# Input data
>>>>>

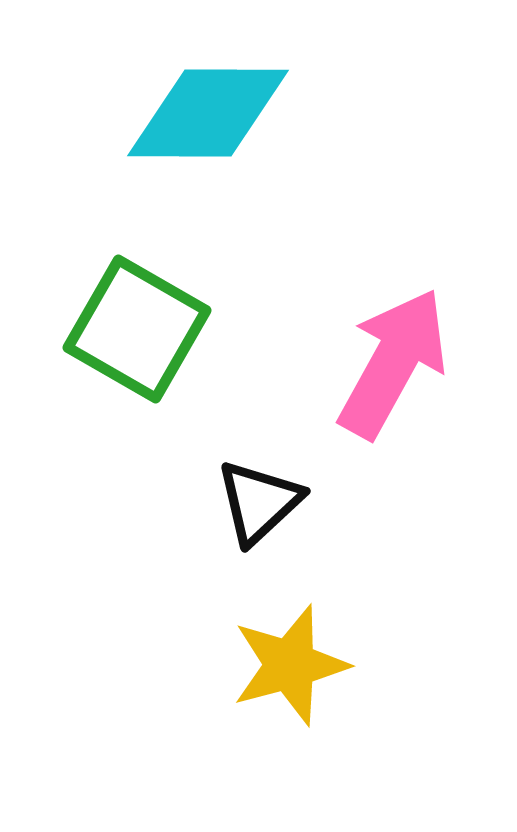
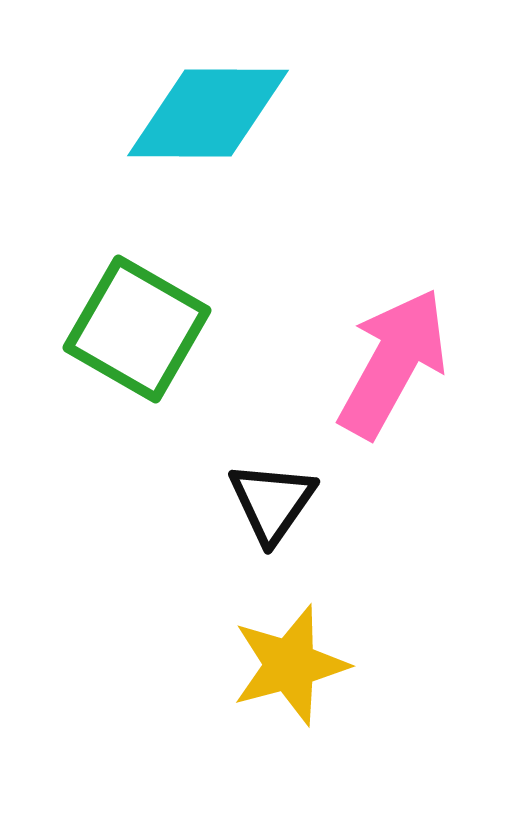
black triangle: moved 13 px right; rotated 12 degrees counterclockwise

<<<<<
>>>>>

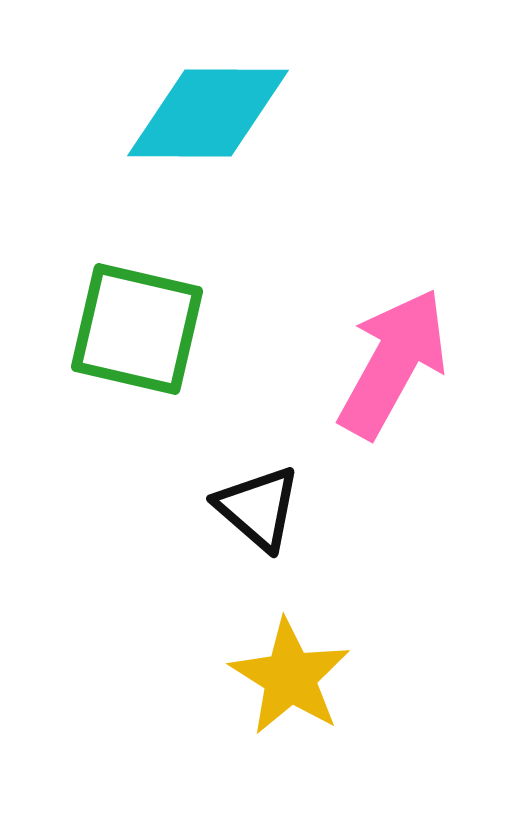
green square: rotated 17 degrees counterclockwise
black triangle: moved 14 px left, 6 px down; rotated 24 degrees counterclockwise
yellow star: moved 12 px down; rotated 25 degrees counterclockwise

<<<<<
>>>>>

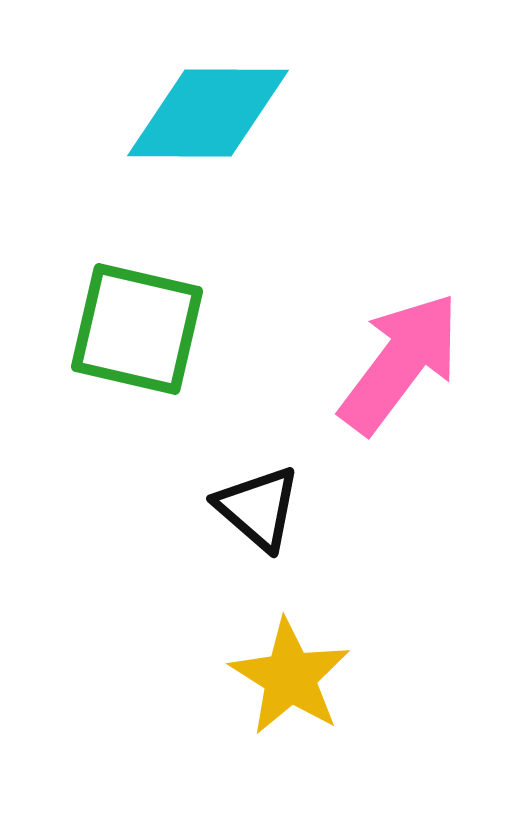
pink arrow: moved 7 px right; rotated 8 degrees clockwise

<<<<<

# Task instructions
Copy out word for word the records from the line containing "green square: rotated" through the line containing "yellow star: moved", including both of those lines.

# Solution for this task
green square: rotated 17 degrees counterclockwise
black triangle: moved 14 px left, 6 px down; rotated 24 degrees counterclockwise
yellow star: moved 12 px down; rotated 25 degrees counterclockwise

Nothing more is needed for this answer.